* **Exercise**: Among the records below, find each line containing the word "none" and copy it.

* **Data section**:
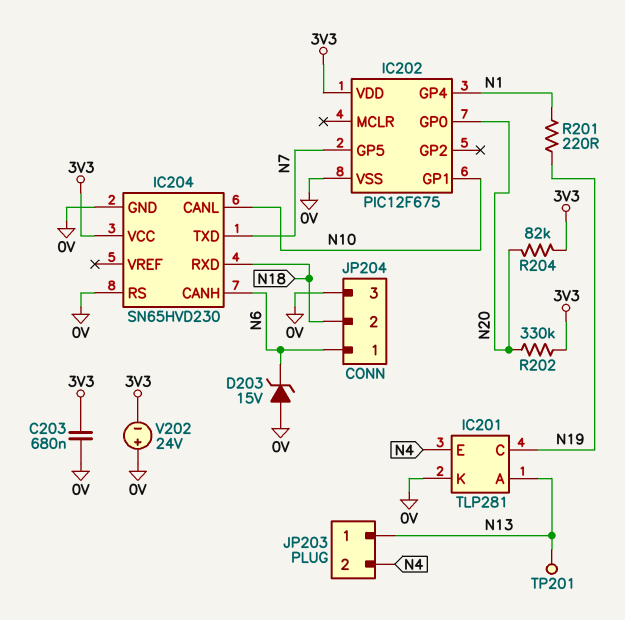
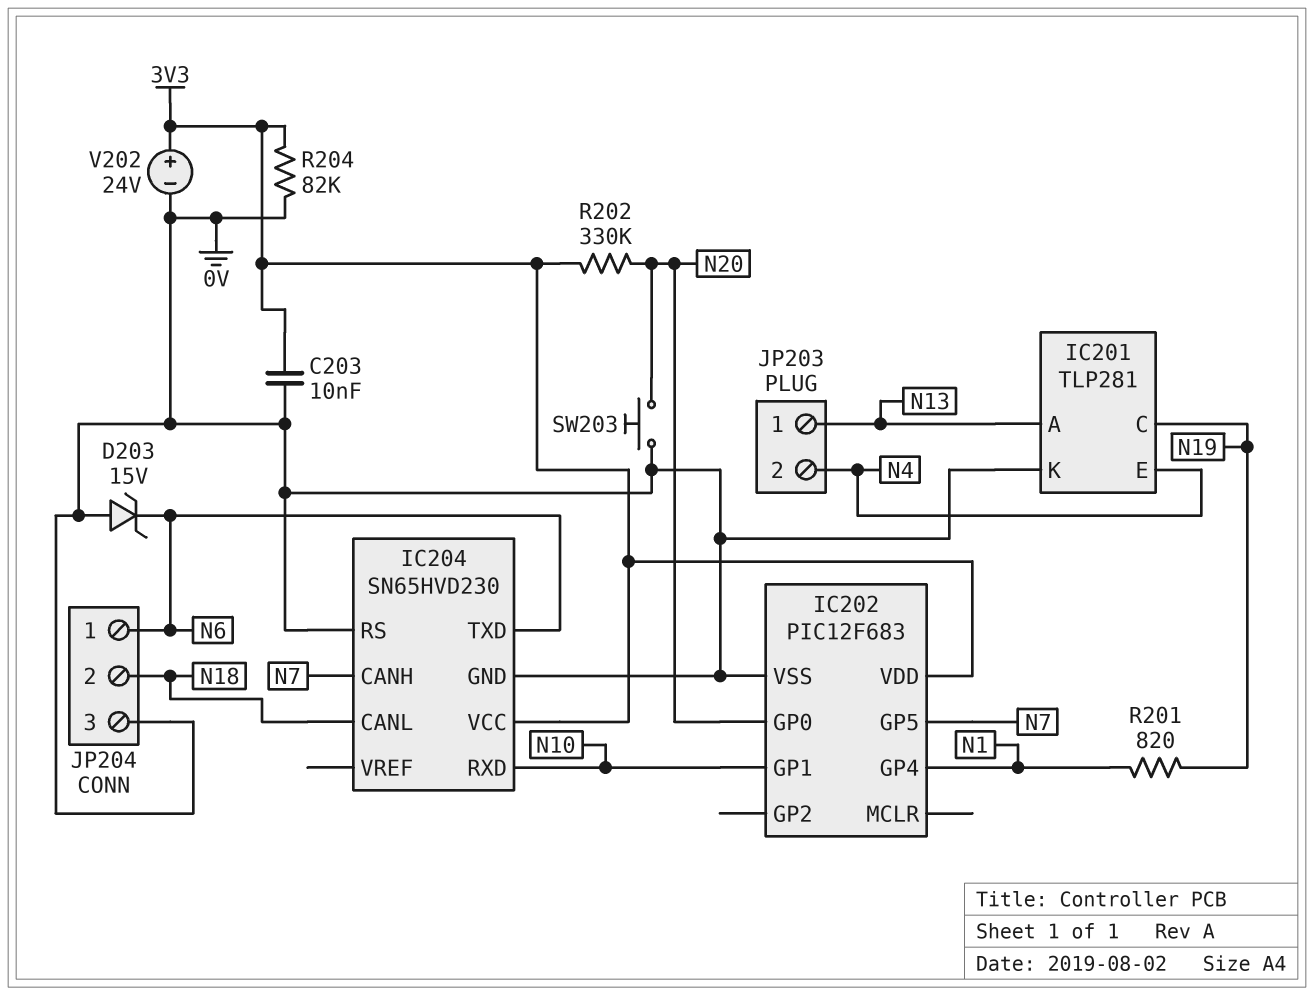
C203: 680nF (0V, 3V3) -> 10nF (0V, 3V3)
IC202: PIC12F675 -> PIC12F683
IC204 pin CANH: N6 -> N7
IC204 pin CANL: N10 -> N18
IC204 pin RXD: N18 -> N10
IC204 pin TXD: N7 -> N6
R201: 220 (N1, N19) -> 820 (N1, N19)
R204: 82k (3V3, N20) -> 82k (0V, 3V3)
SW203: none -> button (0V, N20)
TP201: test point (N13) -> none
V202: 24V (plus 0V, minus 3V3) -> 24V (plus 3V3, minus 0V)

* **Problem solution**:
SW203: none -> button (0V, N20)
TP201: test point (N13) -> none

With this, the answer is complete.